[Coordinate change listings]

===

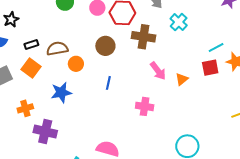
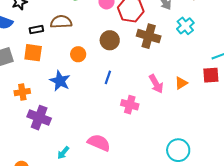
brown semicircle: (57, 49) -> (61, 22), moved
orange square: (31, 68) -> (33, 53), turned -36
pink arrow: (158, 71) -> (156, 84), moved
blue star: (61, 92) -> (60, 81), turned 30
pink cross: (145, 106) -> (130, 105), moved

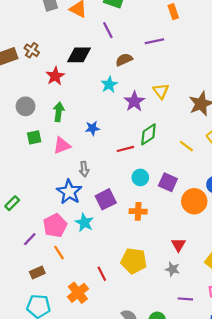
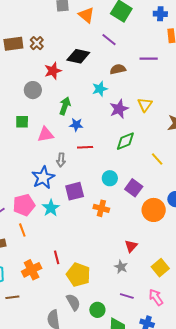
purple line: (108, 30) -> (109, 40), turned -35
gray circle: (26, 106) -> (33, 90), moved
green arrow: (59, 112) -> (65, 106), moved
red line: (125, 149) -> (85, 147), moved
yellow pentagon: (134, 261) -> (78, 275), moved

===

_Exercise aim_. Print all of the entries word for word. Omit the pictures they contain.

_Solved exercise_.
brown semicircle: (57, 49) -> (61, 22), moved
orange square: (31, 68) -> (33, 53), turned -36
pink arrow: (158, 71) -> (156, 84), moved
blue star: (61, 92) -> (60, 81), turned 30
pink cross: (145, 106) -> (130, 105), moved

purple line: (108, 30) -> (109, 40), turned -35
gray circle: (26, 106) -> (33, 90), moved
green arrow: (59, 112) -> (65, 106), moved
red line: (125, 149) -> (85, 147), moved
yellow pentagon: (134, 261) -> (78, 275), moved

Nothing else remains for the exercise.